━━ Available data

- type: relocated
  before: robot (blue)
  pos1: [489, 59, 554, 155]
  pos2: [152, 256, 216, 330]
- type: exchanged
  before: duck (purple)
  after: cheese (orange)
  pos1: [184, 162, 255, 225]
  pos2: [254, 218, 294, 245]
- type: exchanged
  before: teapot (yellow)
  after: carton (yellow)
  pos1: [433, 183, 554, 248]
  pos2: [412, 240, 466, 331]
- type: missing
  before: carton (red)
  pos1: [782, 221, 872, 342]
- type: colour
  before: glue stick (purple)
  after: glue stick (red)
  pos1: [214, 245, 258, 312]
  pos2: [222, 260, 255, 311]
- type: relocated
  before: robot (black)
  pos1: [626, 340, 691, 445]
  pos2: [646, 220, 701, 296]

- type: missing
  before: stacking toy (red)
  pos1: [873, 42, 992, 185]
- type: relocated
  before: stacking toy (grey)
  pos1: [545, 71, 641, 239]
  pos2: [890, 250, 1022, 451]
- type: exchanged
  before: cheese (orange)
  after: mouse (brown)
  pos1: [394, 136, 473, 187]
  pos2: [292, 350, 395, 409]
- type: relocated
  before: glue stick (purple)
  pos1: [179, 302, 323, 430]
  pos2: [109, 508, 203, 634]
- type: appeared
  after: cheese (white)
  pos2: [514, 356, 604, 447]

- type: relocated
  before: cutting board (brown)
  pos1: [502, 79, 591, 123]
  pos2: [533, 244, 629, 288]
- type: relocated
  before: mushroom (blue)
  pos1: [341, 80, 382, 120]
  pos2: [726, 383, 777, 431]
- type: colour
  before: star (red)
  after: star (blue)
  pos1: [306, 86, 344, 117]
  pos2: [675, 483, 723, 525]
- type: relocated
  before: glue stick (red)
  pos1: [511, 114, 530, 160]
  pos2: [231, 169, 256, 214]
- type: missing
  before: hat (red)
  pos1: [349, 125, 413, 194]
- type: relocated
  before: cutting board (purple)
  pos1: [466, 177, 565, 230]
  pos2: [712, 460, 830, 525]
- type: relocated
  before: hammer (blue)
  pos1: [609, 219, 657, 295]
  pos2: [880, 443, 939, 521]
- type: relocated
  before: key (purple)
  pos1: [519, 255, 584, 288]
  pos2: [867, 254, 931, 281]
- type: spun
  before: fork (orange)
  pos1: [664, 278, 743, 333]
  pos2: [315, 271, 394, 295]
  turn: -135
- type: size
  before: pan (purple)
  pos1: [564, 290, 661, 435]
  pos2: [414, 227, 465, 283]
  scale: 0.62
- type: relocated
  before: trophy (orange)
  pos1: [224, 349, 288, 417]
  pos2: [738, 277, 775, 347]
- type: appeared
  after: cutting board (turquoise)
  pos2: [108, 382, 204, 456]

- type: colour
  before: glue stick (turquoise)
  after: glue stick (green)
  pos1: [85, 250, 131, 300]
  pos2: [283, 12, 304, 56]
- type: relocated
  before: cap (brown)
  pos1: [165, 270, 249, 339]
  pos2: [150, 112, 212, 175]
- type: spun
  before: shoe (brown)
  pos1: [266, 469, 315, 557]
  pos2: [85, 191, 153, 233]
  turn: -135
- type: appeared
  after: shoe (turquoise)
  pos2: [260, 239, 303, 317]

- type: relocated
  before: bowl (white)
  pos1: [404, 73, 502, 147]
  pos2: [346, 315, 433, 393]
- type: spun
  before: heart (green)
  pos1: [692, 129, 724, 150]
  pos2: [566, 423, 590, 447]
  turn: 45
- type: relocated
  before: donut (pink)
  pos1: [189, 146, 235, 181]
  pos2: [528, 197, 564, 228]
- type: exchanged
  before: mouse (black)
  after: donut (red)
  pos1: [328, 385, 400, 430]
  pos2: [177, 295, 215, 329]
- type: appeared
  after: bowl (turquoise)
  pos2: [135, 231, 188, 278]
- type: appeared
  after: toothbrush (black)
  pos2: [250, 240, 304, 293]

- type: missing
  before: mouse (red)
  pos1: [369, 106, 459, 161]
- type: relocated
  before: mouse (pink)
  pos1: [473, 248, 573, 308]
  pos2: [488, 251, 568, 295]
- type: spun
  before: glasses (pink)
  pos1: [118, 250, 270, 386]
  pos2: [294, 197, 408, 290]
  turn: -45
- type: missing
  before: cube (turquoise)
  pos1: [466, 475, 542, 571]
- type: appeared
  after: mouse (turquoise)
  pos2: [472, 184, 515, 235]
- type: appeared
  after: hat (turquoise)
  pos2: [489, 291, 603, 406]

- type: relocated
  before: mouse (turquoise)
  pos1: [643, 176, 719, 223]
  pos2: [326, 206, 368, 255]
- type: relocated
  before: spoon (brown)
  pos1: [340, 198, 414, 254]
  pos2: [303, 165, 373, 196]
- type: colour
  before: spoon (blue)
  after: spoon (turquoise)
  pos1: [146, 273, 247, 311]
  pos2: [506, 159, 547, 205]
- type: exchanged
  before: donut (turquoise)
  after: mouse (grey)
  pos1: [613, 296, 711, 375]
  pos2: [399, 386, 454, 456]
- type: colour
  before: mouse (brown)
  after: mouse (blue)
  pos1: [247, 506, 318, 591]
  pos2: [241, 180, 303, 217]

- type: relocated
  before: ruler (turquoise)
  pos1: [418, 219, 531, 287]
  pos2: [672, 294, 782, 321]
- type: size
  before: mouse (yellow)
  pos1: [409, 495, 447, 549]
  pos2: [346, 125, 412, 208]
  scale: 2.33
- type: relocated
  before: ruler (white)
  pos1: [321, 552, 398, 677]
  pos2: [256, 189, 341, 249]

━━━━

◆ What the task asks
Where does "carton" appear in the records above? Copy every line that has it.

◆ Expected answer
  after: carton (yellow)
  before: carton (red)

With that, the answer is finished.